-- Opening Marker --
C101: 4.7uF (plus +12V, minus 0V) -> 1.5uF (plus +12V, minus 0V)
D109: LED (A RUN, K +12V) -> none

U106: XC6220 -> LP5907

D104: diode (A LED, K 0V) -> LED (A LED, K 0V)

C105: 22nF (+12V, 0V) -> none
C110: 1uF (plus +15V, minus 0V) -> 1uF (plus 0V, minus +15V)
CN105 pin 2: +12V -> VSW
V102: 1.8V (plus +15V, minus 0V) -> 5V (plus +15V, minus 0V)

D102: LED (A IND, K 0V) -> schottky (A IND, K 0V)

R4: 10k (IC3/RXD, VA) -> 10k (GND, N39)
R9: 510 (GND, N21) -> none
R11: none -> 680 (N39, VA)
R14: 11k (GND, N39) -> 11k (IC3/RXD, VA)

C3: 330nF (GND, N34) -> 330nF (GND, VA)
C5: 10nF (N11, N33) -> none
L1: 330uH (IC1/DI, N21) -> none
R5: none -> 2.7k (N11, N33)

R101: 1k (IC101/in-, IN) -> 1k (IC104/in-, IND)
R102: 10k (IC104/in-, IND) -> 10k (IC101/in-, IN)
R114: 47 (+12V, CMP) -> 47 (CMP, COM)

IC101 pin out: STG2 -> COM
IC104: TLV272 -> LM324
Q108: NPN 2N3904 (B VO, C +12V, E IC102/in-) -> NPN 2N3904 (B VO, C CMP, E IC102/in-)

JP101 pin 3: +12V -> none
-- Closing Marker --
(What you have to do): Search the material above for the string "minus". Show every line that holds it.

(Answer space):
C101: 4.7uF (plus +12V, minus 0V) -> 1.5uF (plus +12V, minus 0V)
C110: 1uF (plus +15V, minus 0V) -> 1uF (plus 0V, minus +15V)
V102: 1.8V (plus +15V, minus 0V) -> 5V (plus +15V, minus 0V)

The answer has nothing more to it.